# Exercise description:
If a line in the data contains "buffer", copy it out.

# Data supplied:

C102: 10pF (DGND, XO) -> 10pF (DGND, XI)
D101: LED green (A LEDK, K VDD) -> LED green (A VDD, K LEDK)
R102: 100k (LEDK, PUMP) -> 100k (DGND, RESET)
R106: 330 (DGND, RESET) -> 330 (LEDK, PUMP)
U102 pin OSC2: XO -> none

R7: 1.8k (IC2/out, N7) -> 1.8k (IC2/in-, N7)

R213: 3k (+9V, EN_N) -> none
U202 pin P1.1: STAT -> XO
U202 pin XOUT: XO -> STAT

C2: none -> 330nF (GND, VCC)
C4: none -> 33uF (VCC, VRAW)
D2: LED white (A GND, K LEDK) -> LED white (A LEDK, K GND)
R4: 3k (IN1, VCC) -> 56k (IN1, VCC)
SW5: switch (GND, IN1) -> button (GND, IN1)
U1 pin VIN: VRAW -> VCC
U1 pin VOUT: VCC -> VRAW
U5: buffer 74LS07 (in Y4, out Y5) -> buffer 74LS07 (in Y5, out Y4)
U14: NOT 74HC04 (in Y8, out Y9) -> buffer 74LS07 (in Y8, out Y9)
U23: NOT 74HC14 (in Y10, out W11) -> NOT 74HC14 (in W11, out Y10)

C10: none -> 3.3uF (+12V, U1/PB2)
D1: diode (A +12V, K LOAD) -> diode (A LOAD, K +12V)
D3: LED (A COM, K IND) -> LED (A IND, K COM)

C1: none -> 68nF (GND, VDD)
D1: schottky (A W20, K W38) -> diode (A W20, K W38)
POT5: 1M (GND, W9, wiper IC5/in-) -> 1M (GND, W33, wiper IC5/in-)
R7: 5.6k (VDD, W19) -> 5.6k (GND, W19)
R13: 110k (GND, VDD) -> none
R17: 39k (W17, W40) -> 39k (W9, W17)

# Response below:
U5: buffer 74LS07 (in Y4, out Y5) -> buffer 74LS07 (in Y5, out Y4)
U14: NOT 74HC04 (in Y8, out Y9) -> buffer 74LS07 (in Y8, out Y9)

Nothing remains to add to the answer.